(Data records)
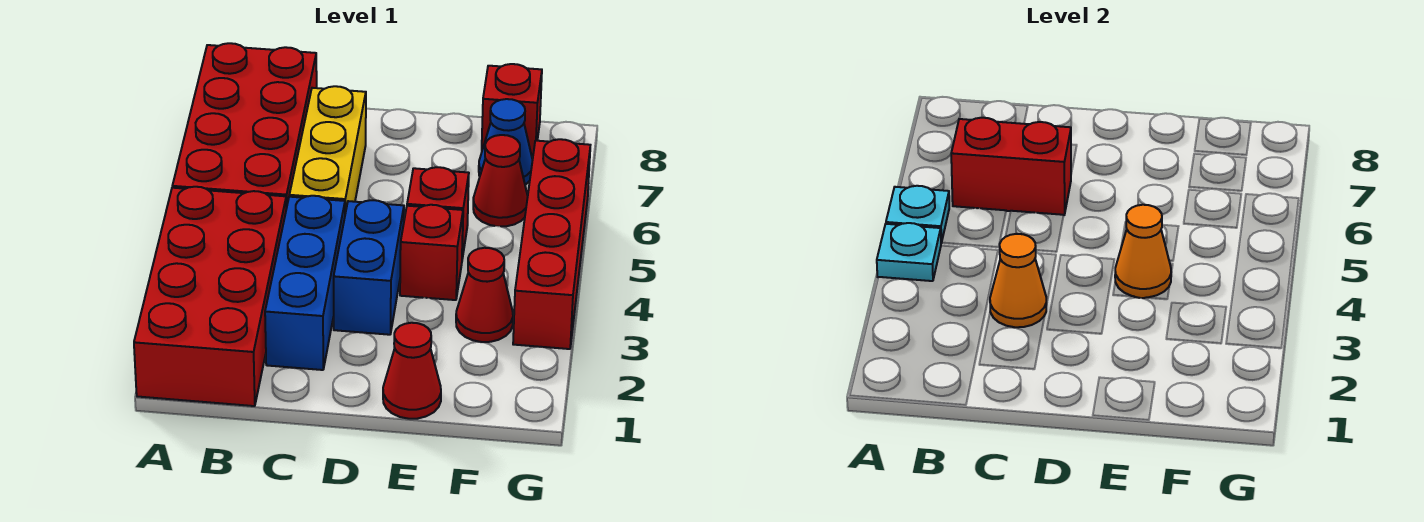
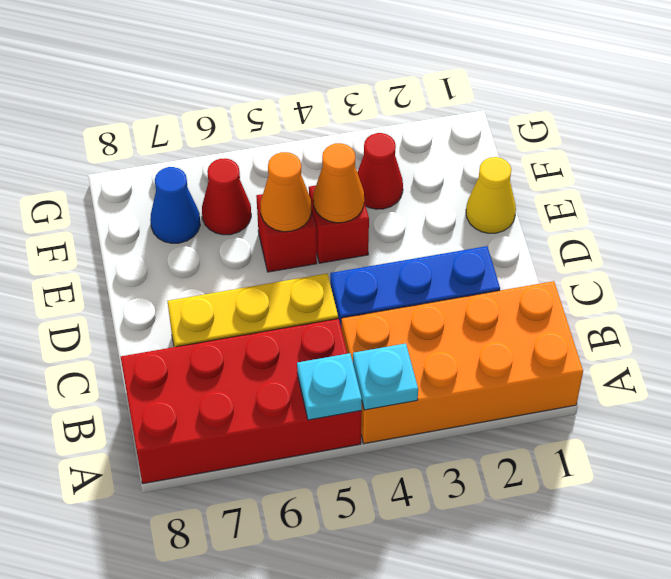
red 2x4 brick [134,187,286,406] -> orange 2x4 brick [341,281,583,444]
red 1x2 brick [951,118,1071,215] -> none
orange 1x1 cone [990,234,1046,327] -> orange 1x1 cone moved to [260,152,312,232]
blue 1x2 brick [334,200,404,335] -> none
red 1x1 cone [383,323,441,419] -> yellow 1x1 cone [466,157,516,233]
red 1x1 brick [482,64,542,156] -> none
red 1x4 brick [513,139,590,349] -> none

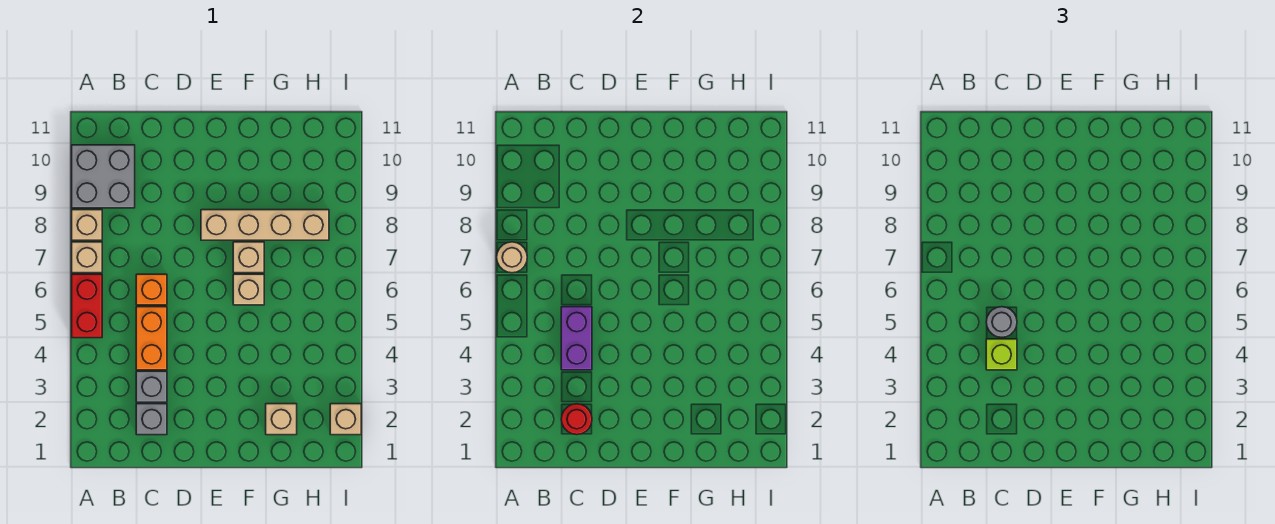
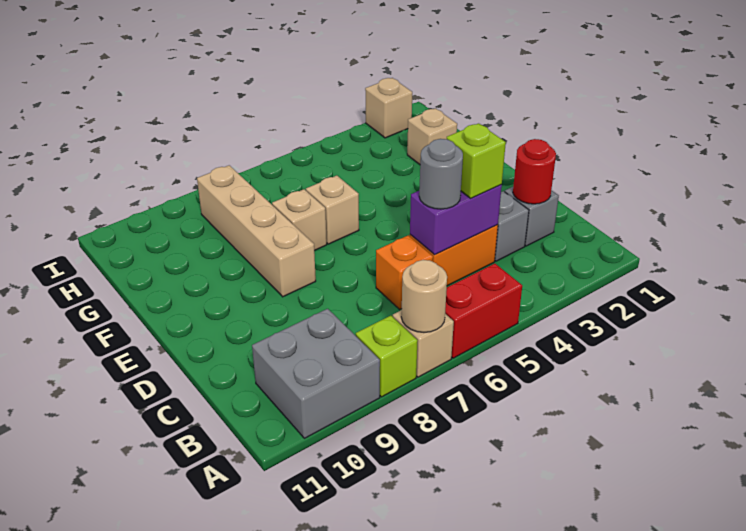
tan 1x1 brick [72,210,102,240] -> lime 1x1 brick [356,316,418,397]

**Assignment:** Skipping any pictures, copy the entries exactly as they appear.

**Reply to the task:**
red 2x4 brick [134,187,286,406] -> orange 2x4 brick [341,281,583,444]
red 1x2 brick [951,118,1071,215] -> none
orange 1x1 cone [990,234,1046,327] -> orange 1x1 cone moved to [260,152,312,232]
blue 1x2 brick [334,200,404,335] -> none
red 1x1 cone [383,323,441,419] -> yellow 1x1 cone [466,157,516,233]
red 1x1 brick [482,64,542,156] -> none
red 1x4 brick [513,139,590,349] -> none

tan 1x1 brick [72,210,102,240] -> lime 1x1 brick [356,316,418,397]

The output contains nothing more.